## [Your goal]
Begin at the line containing "black flower pot (no. 1 from left)" and copy exactly through the last line of the listing, skipping every picture.

[[ Source material, beginning ]]

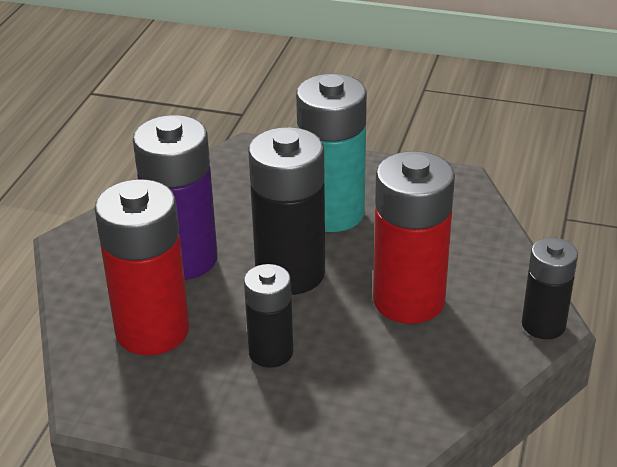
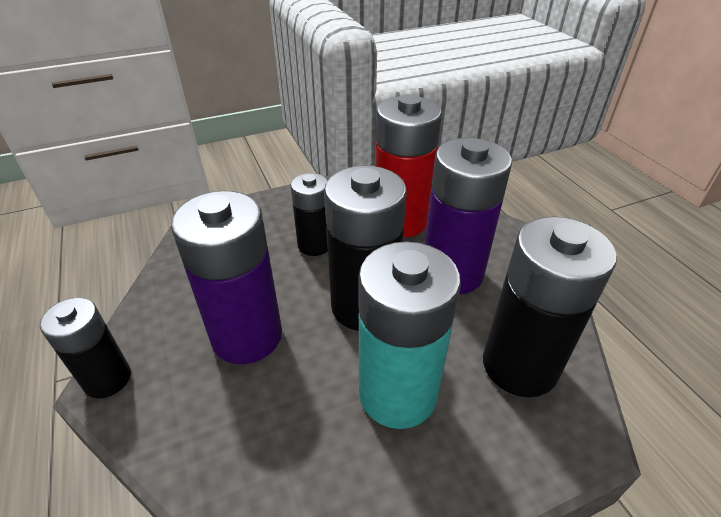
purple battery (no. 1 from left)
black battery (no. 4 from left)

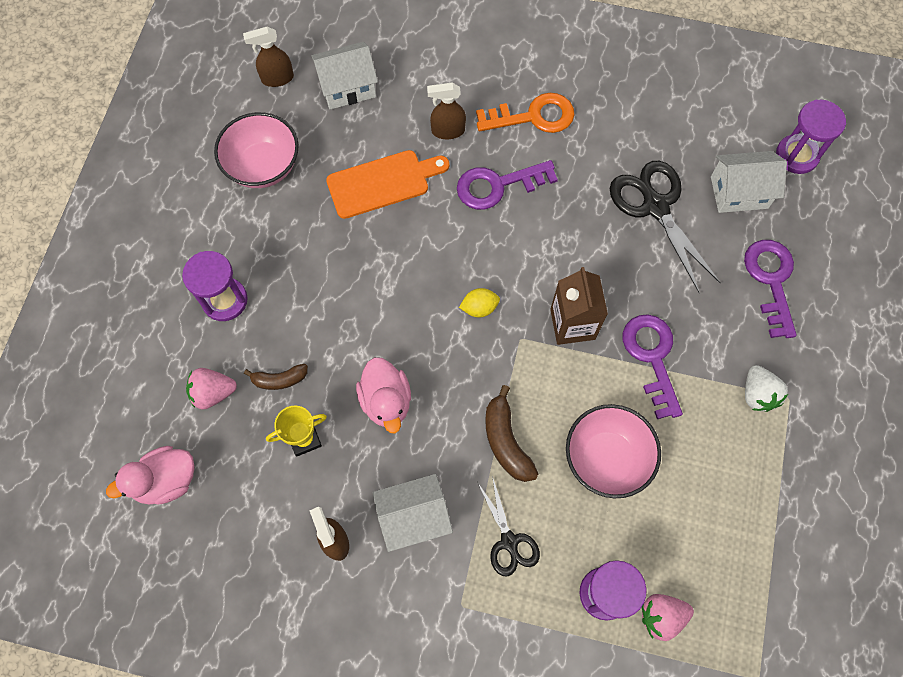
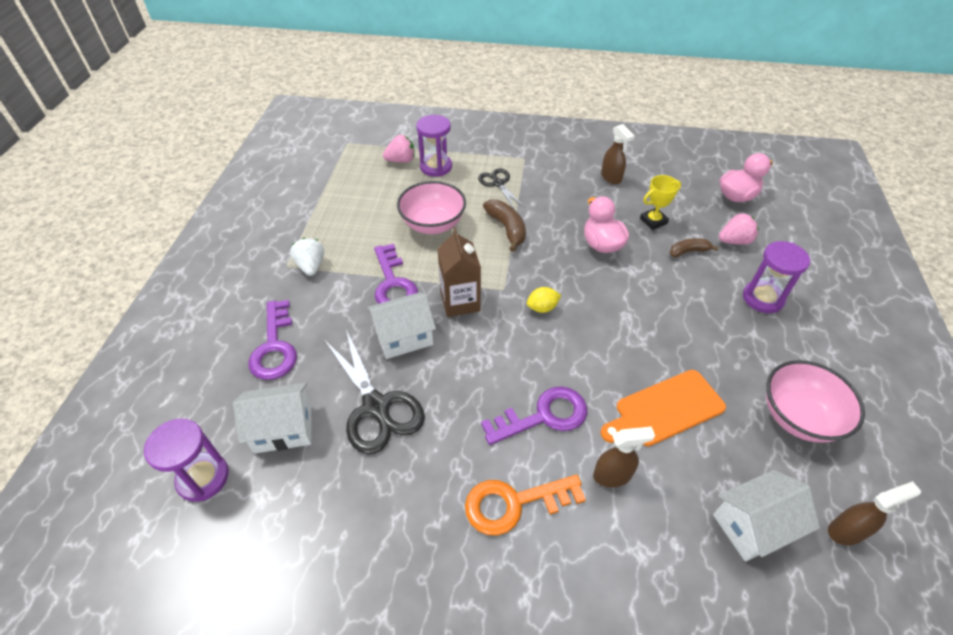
white house (no. 2 from left)

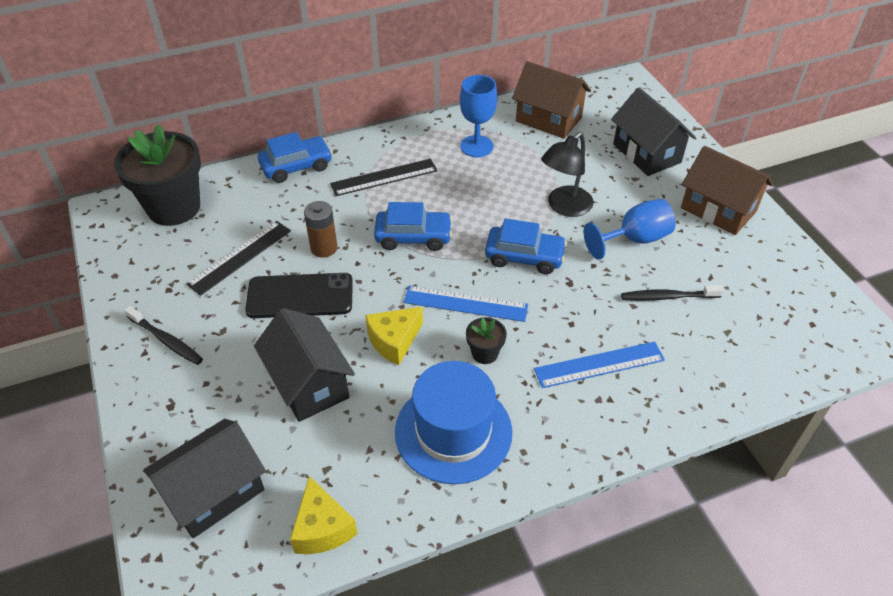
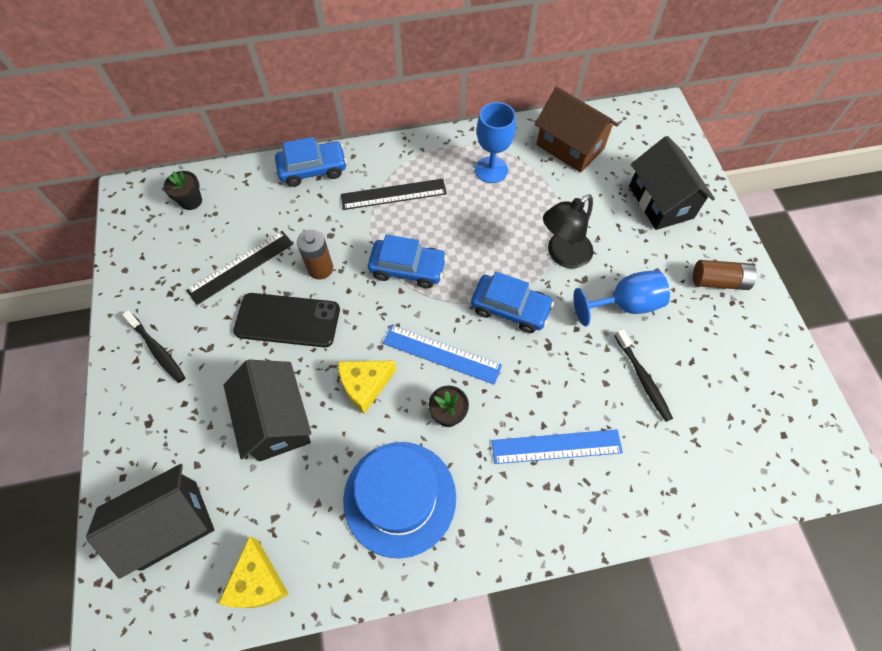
black flower pot (no. 1 from left)
black toothbrush (no. 2 from left)
brown battery (no. 2 from left)

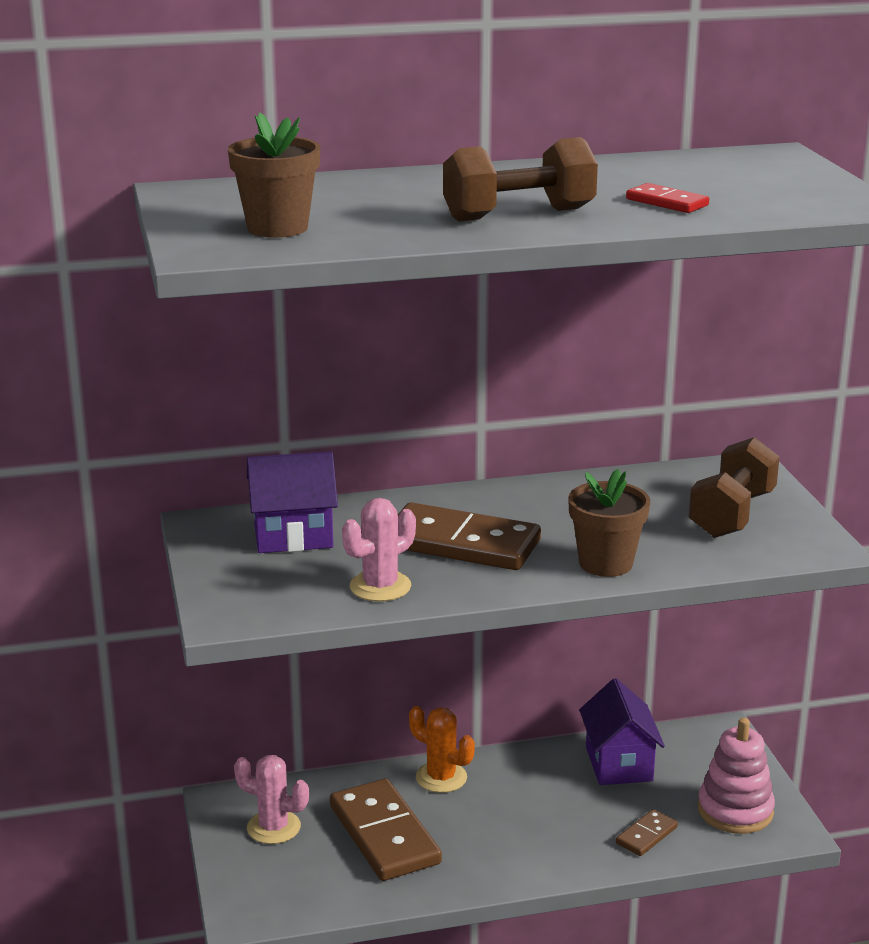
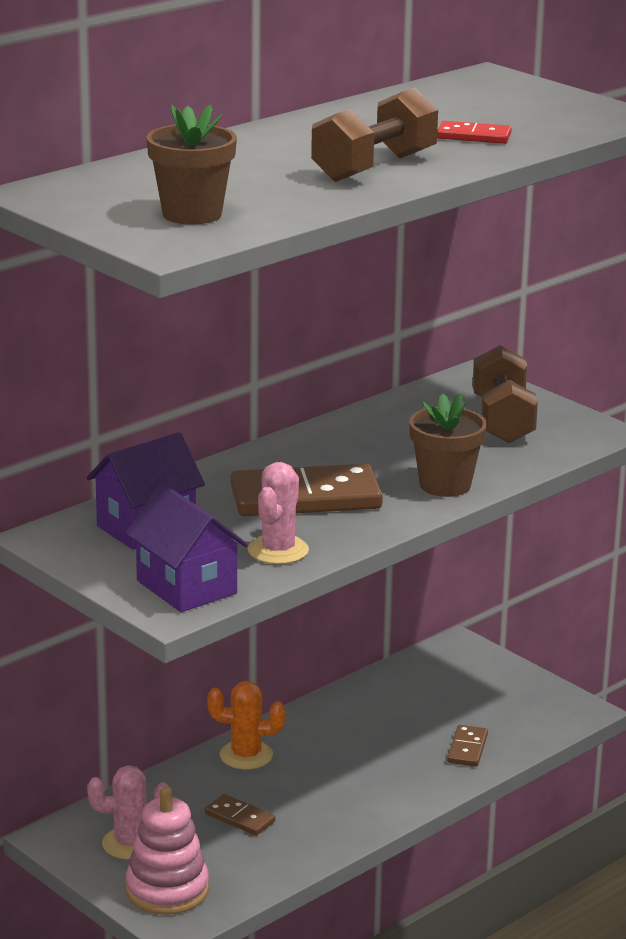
purple house (no. 2 from left)
pink stacking toy
brown domino (no. 1 from left)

[[ Source material, end ]]

## [Result for this exercise]
black flower pot (no. 1 from left)
black toothbrush (no. 2 from left)
brown battery (no. 2 from left)

purple house (no. 2 from left)
pink stacking toy
brown domino (no. 1 from left)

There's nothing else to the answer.